[Stored data]
■ ■ ■ ■
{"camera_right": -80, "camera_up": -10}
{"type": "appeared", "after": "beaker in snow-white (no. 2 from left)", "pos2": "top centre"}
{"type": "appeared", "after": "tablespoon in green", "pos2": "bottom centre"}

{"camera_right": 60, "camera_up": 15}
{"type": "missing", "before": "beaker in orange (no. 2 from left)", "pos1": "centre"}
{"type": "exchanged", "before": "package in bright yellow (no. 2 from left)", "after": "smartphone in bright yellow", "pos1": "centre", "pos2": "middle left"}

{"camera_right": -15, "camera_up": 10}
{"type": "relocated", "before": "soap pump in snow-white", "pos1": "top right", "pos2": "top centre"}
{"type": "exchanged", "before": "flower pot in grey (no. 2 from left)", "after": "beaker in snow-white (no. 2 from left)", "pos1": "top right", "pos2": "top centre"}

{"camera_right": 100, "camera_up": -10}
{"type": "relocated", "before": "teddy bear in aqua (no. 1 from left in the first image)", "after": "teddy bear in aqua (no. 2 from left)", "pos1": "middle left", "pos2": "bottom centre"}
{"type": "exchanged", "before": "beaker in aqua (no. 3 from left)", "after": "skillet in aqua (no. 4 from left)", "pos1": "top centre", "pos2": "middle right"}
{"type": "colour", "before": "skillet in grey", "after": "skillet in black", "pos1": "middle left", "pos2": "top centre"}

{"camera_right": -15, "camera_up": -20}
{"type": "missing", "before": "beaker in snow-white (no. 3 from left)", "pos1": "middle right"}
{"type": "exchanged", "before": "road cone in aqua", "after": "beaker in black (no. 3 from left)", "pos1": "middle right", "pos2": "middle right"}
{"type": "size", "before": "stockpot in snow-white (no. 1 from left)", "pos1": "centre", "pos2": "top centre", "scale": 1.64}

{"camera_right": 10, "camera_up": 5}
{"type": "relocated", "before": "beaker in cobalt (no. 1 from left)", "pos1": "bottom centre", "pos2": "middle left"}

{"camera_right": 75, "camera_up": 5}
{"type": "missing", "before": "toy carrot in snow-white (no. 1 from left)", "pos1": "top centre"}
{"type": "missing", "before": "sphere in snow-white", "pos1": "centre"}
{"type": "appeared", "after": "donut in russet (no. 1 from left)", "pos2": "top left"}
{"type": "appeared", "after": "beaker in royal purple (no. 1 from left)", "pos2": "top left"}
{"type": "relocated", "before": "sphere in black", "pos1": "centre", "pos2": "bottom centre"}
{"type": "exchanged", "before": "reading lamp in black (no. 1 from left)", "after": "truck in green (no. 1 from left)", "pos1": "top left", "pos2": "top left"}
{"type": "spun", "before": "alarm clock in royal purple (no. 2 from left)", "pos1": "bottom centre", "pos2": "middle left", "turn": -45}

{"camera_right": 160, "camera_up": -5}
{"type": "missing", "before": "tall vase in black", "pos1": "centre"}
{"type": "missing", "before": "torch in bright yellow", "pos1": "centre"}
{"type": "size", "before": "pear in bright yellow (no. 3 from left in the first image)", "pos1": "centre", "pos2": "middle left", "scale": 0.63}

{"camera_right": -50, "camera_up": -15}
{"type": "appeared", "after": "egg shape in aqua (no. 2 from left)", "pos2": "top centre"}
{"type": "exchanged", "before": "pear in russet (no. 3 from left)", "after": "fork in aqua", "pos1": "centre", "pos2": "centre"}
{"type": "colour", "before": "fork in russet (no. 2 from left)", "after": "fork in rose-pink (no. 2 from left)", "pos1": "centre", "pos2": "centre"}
■ ■ ■ ■
Every line of data must be returned unchanged.

» Exercise output:
{"camera_right": -80, "camera_up": -10}
{"type": "appeared", "after": "beaker in snow-white (no. 2 from left)", "pos2": "top centre"}
{"type": "appeared", "after": "tablespoon in green", "pos2": "bottom centre"}

{"camera_right": 60, "camera_up": 15}
{"type": "missing", "before": "beaker in orange (no. 2 from left)", "pos1": "centre"}
{"type": "exchanged", "before": "package in bright yellow (no. 2 from left)", "after": "smartphone in bright yellow", "pos1": "centre", "pos2": "middle left"}

{"camera_right": -15, "camera_up": 10}
{"type": "relocated", "before": "soap pump in snow-white", "pos1": "top right", "pos2": "top centre"}
{"type": "exchanged", "before": "flower pot in grey (no. 2 from left)", "after": "beaker in snow-white (no. 2 from left)", "pos1": "top right", "pos2": "top centre"}

{"camera_right": 100, "camera_up": -10}
{"type": "relocated", "before": "teddy bear in aqua (no. 1 from left in the first image)", "after": "teddy bear in aqua (no. 2 from left)", "pos1": "middle left", "pos2": "bottom centre"}
{"type": "exchanged", "before": "beaker in aqua (no. 3 from left)", "after": "skillet in aqua (no. 4 from left)", "pos1": "top centre", "pos2": "middle right"}
{"type": "colour", "before": "skillet in grey", "after": "skillet in black", "pos1": "middle left", "pos2": "top centre"}

{"camera_right": -15, "camera_up": -20}
{"type": "missing", "before": "beaker in snow-white (no. 3 from left)", "pos1": "middle right"}
{"type": "exchanged", "before": "road cone in aqua", "after": "beaker in black (no. 3 from left)", "pos1": "middle right", "pos2": "middle right"}
{"type": "size", "before": "stockpot in snow-white (no. 1 from left)", "pos1": "centre", "pos2": "top centre", "scale": 1.64}

{"camera_right": 10, "camera_up": 5}
{"type": "relocated", "before": "beaker in cobalt (no. 1 from left)", "pos1": "bottom centre", "pos2": "middle left"}

{"camera_right": 75, "camera_up": 5}
{"type": "missing", "before": "toy carrot in snow-white (no. 1 from left)", "pos1": "top centre"}
{"type": "missing", "before": "sphere in snow-white", "pos1": "centre"}
{"type": "appeared", "after": "donut in russet (no. 1 from left)", "pos2": "top left"}
{"type": "appeared", "after": "beaker in royal purple (no. 1 from left)", "pos2": "top left"}
{"type": "relocated", "before": "sphere in black", "pos1": "centre", "pos2": "bottom centre"}
{"type": "exchanged", "before": "reading lamp in black (no. 1 from left)", "after": "truck in green (no. 1 from left)", "pos1": "top left", "pos2": "top left"}
{"type": "spun", "before": "alarm clock in royal purple (no. 2 from left)", "pos1": "bottom centre", "pos2": "middle left", "turn": -45}

{"camera_right": 160, "camera_up": -5}
{"type": "missing", "before": "tall vase in black", "pos1": "centre"}
{"type": "missing", "before": "torch in bright yellow", "pos1": "centre"}
{"type": "size", "before": "pear in bright yellow (no. 3 from left in the first image)", "pos1": "centre", "pos2": "middle left", "scale": 0.63}

{"camera_right": -50, "camera_up": -15}
{"type": "appeared", "after": "egg shape in aqua (no. 2 from left)", "pos2": "top centre"}
{"type": "exchanged", "before": "pear in russet (no. 3 from left)", "after": "fork in aqua", "pos1": "centre", "pos2": "centre"}
{"type": "colour", "before": "fork in russet (no. 2 from left)", "after": "fork in rose-pink (no. 2 from left)", "pos1": "centre", "pos2": "centre"}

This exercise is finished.